Supplied material section start

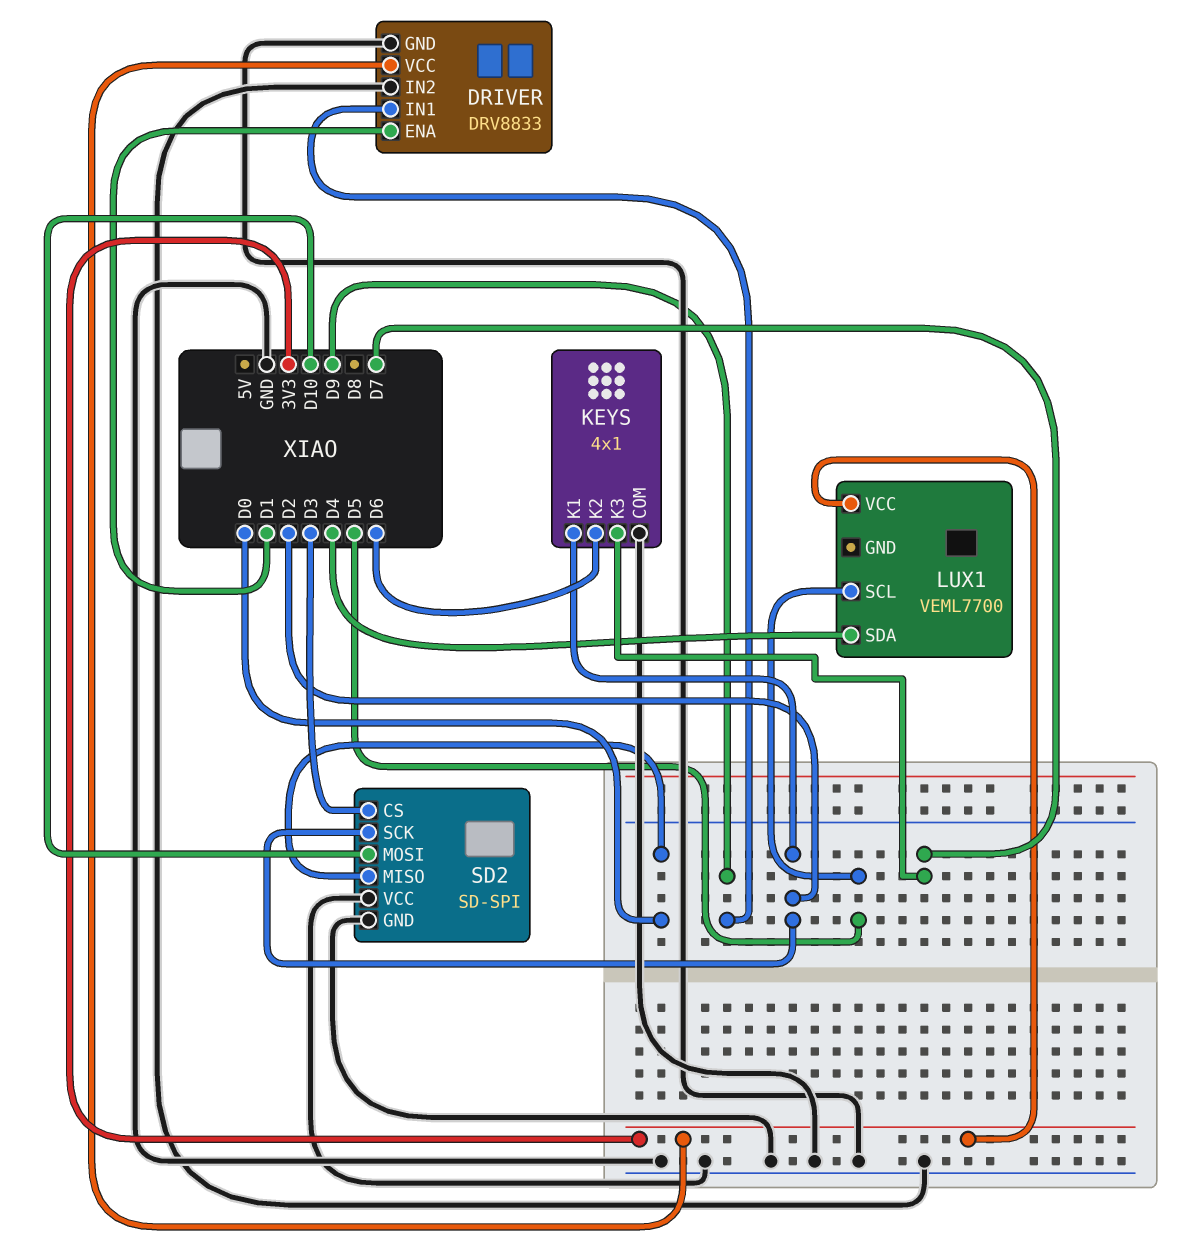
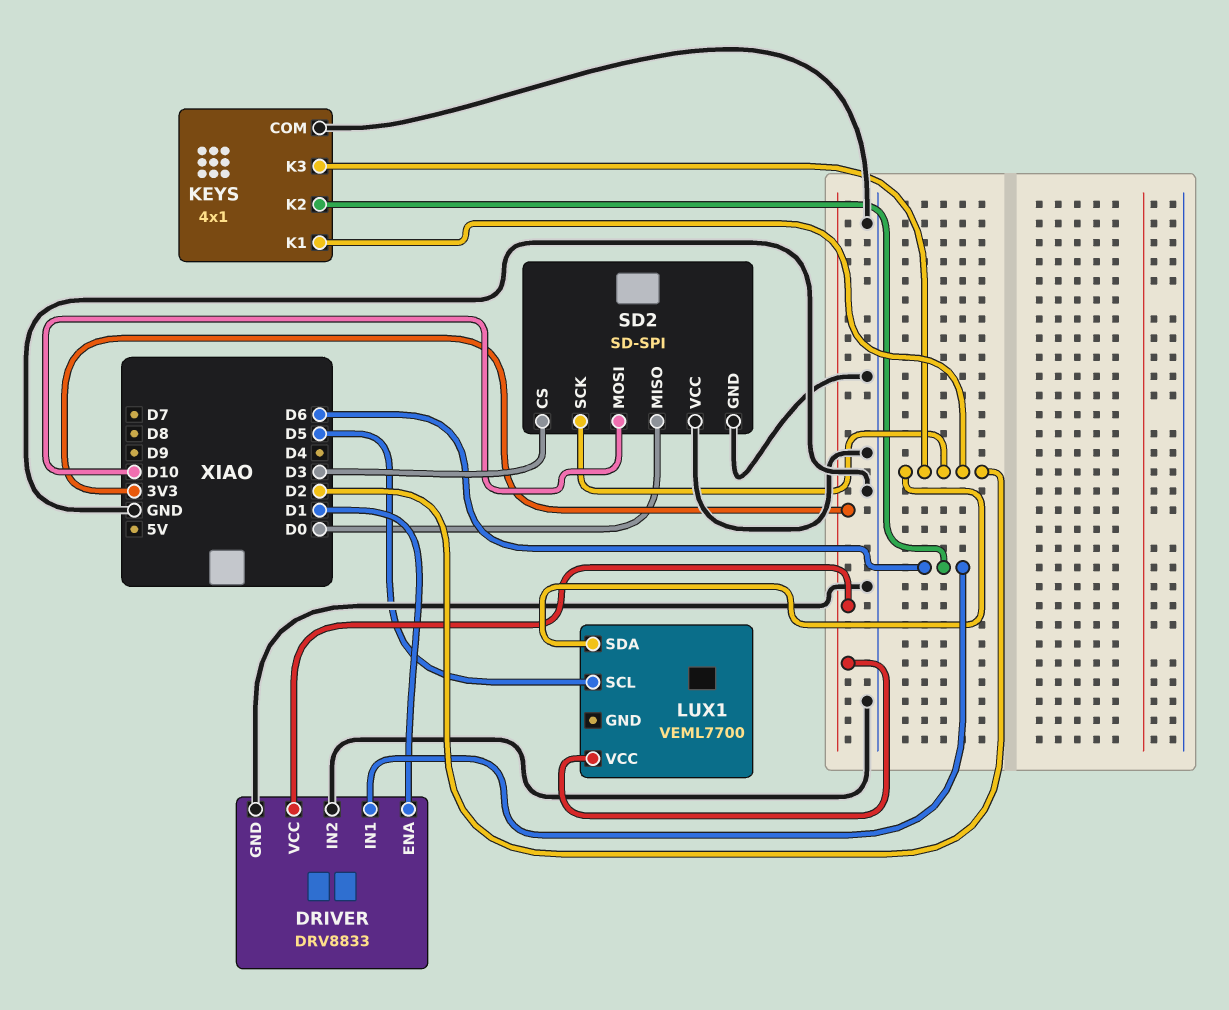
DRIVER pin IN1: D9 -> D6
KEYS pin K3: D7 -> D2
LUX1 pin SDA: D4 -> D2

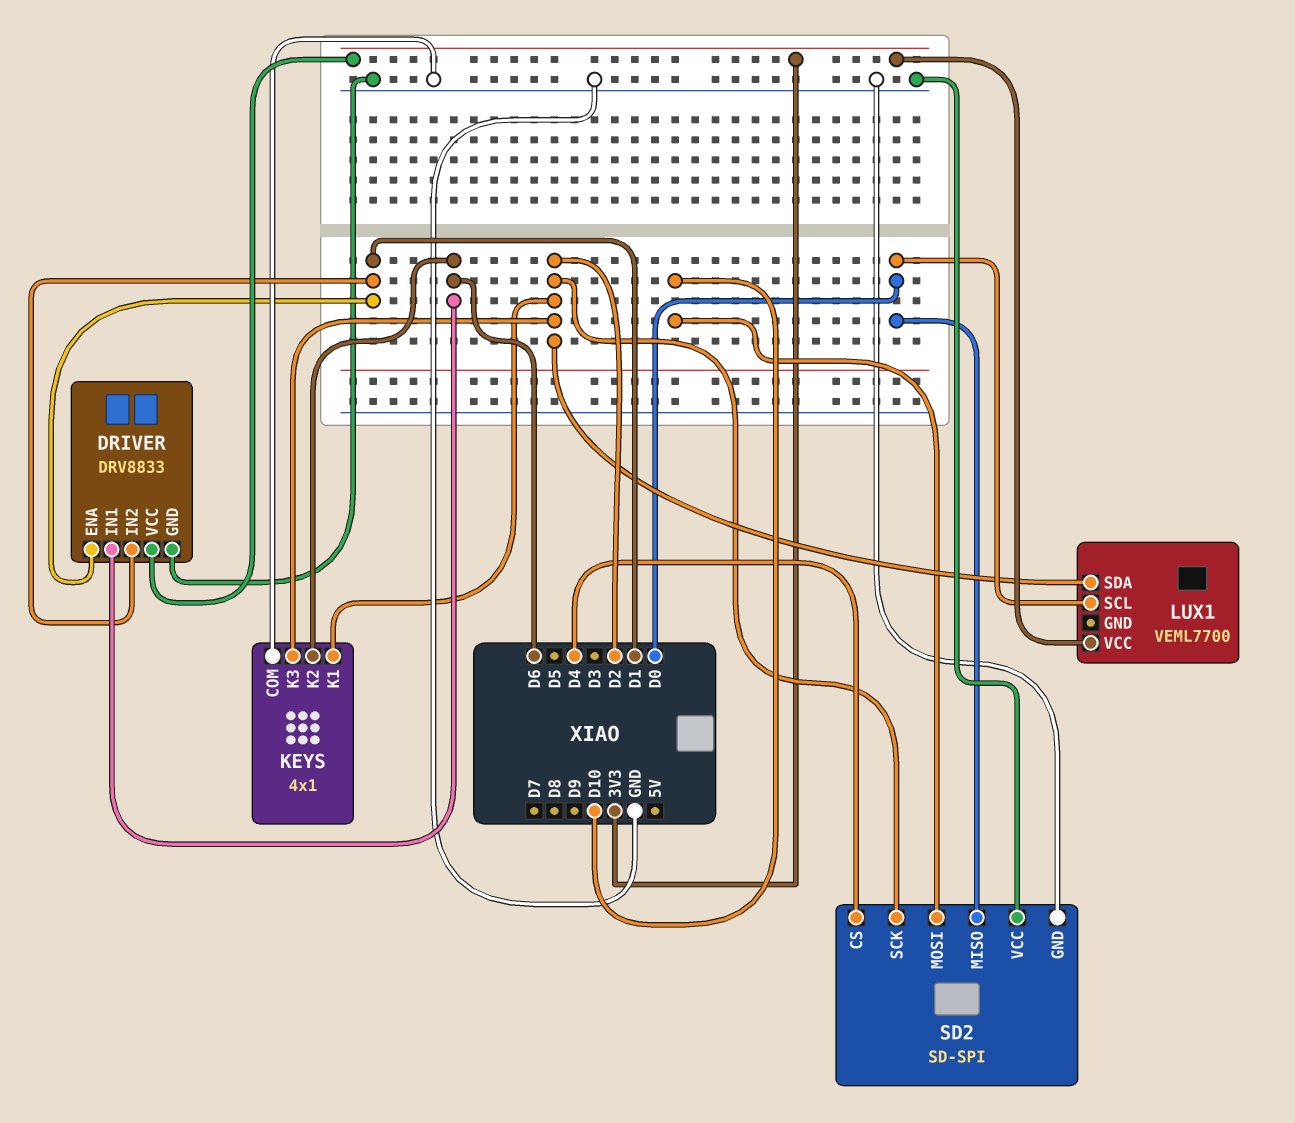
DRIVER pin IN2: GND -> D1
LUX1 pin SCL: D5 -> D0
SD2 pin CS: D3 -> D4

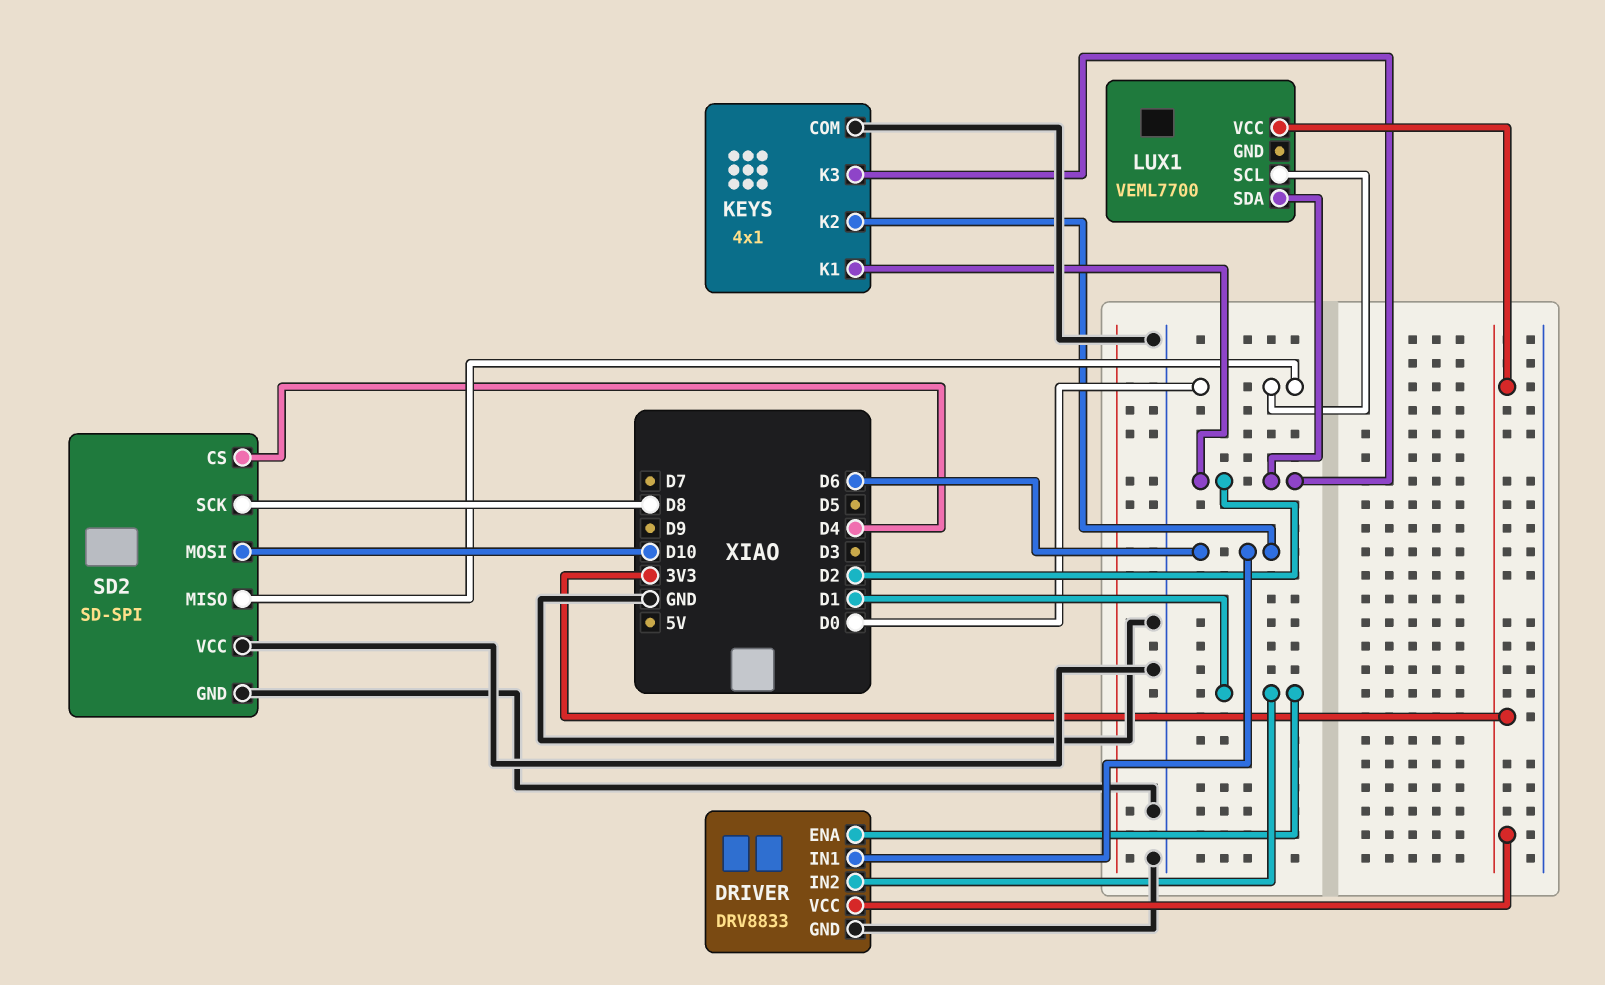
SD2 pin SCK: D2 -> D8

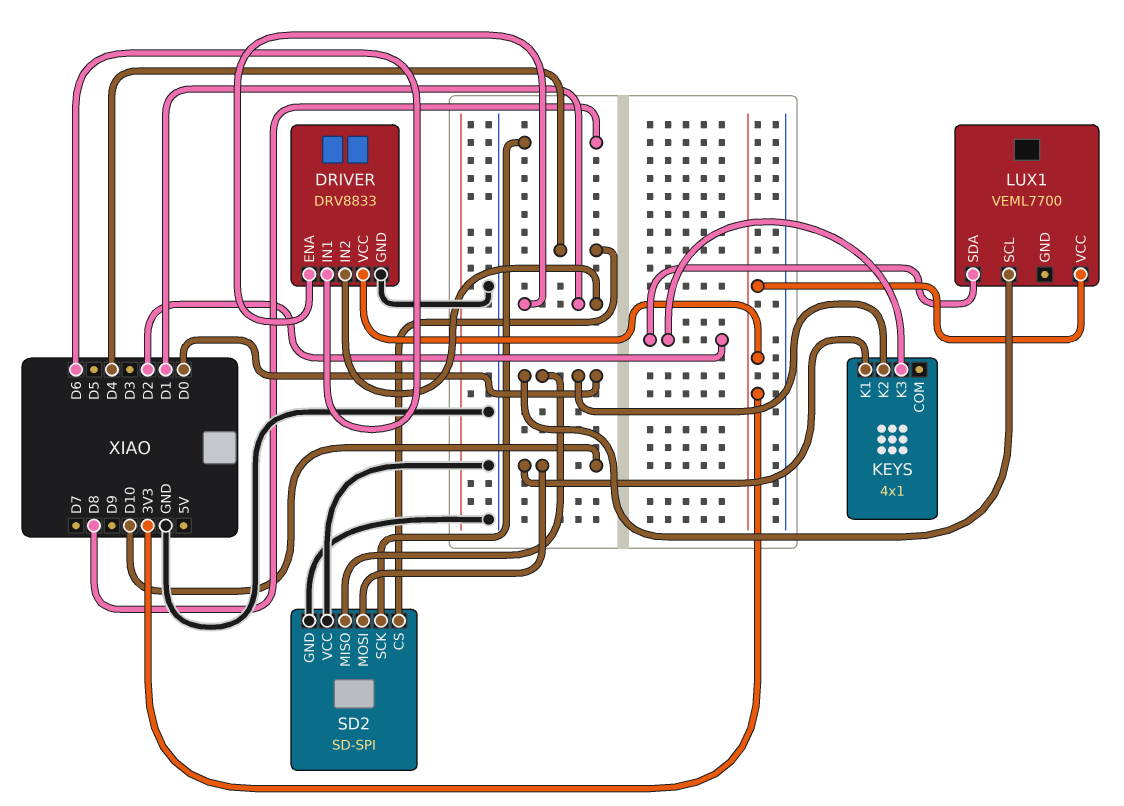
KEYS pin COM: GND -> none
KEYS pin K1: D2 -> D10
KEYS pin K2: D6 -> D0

Supplied material section end

Required action> The answer is the whole listing above, written out verbatim, without its pictures.

Written solution>
DRIVER pin IN1: D9 -> D6
KEYS pin K3: D7 -> D2
LUX1 pin SDA: D4 -> D2

DRIVER pin IN2: GND -> D1
LUX1 pin SCL: D5 -> D0
SD2 pin CS: D3 -> D4

SD2 pin SCK: D2 -> D8

KEYS pin COM: GND -> none
KEYS pin K1: D2 -> D10
KEYS pin K2: D6 -> D0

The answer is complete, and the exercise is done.